ABOUT THIS TASK
Could you repeat every entry below word for word, leaving out the pictures?

DATASET EXTRACT
....................
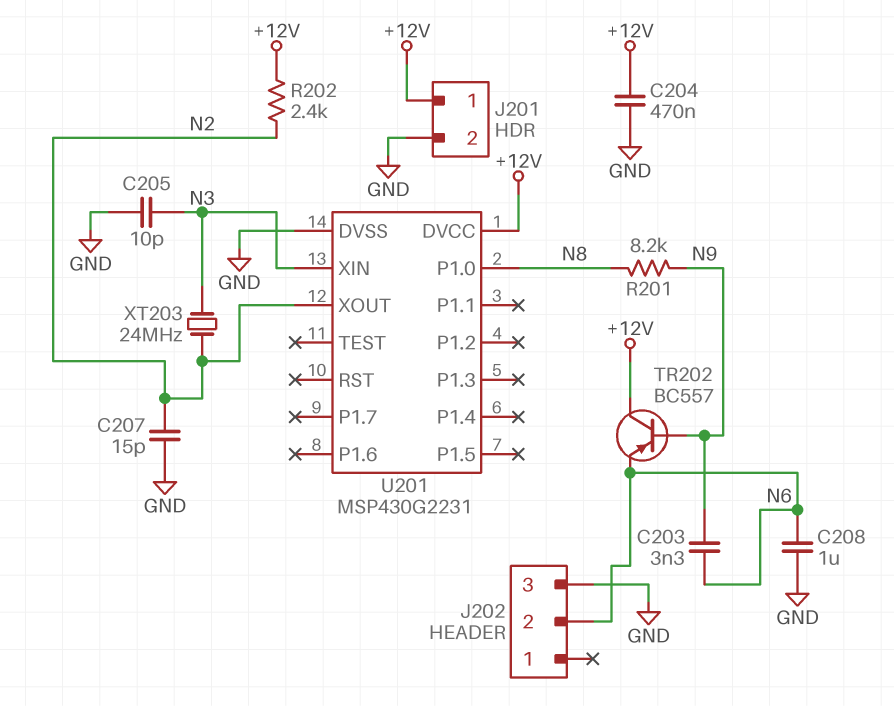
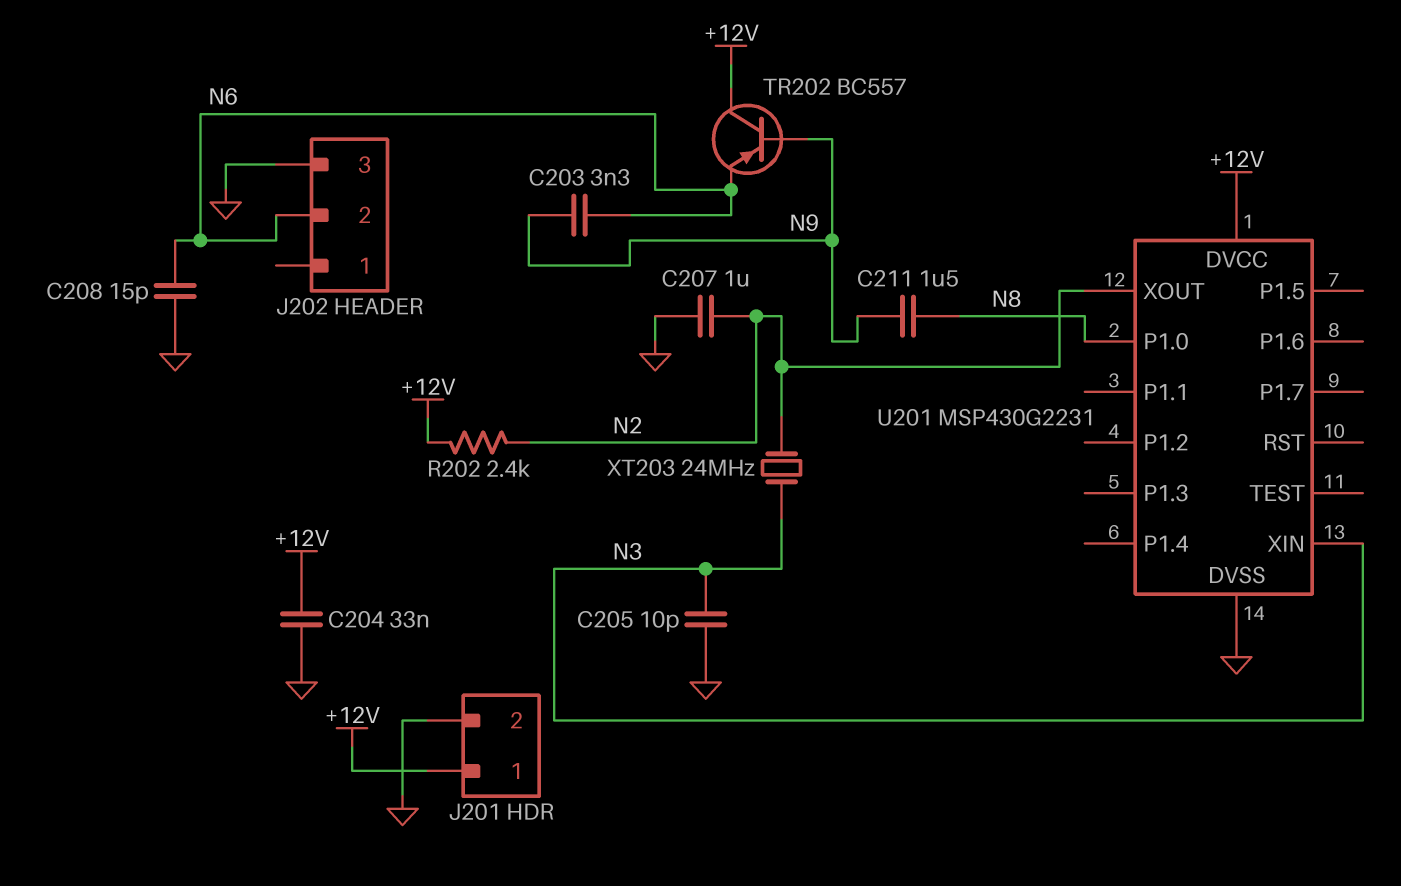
C204: 470nF (+12V, GND) -> 33nF (+12V, GND)
C207: 15pF (GND, N2) -> 1uF (GND, N2)
C208: 1uF (GND, N6) -> 15pF (GND, N6)
C211: none -> 1.5uF (N8, N9)
R201: 8.2k (N8, N9) -> none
....................
FINISHED TASK
C204: 470nF (+12V, GND) -> 33nF (+12V, GND)
C207: 15pF (GND, N2) -> 1uF (GND, N2)
C208: 1uF (GND, N6) -> 15pF (GND, N6)
C211: none -> 1.5uF (N8, N9)
R201: 8.2k (N8, N9) -> none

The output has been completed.